**TRY IT**
Repeat the listing below exactly. Pictures do not belong in the copy.
◇ ◇ ◇
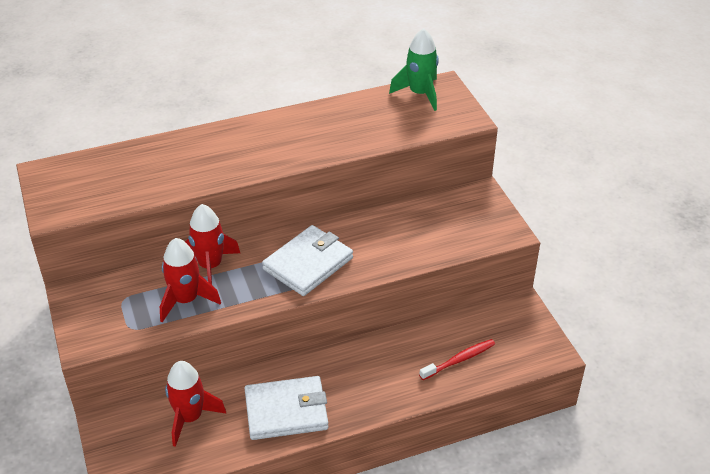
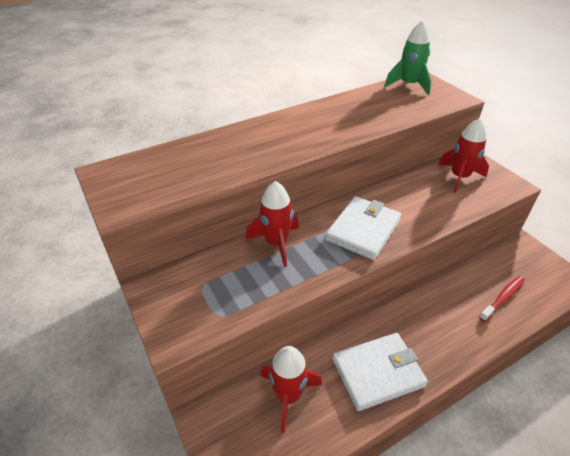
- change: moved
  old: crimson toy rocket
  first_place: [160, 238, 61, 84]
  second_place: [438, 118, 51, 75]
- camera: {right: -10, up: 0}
◇ ◇ ◇
**OUTPUT OF THE EXERCISE**
- change: moved
  old: crimson toy rocket
  first_place: [160, 238, 61, 84]
  second_place: [438, 118, 51, 75]
- camera: {right: -10, up: 0}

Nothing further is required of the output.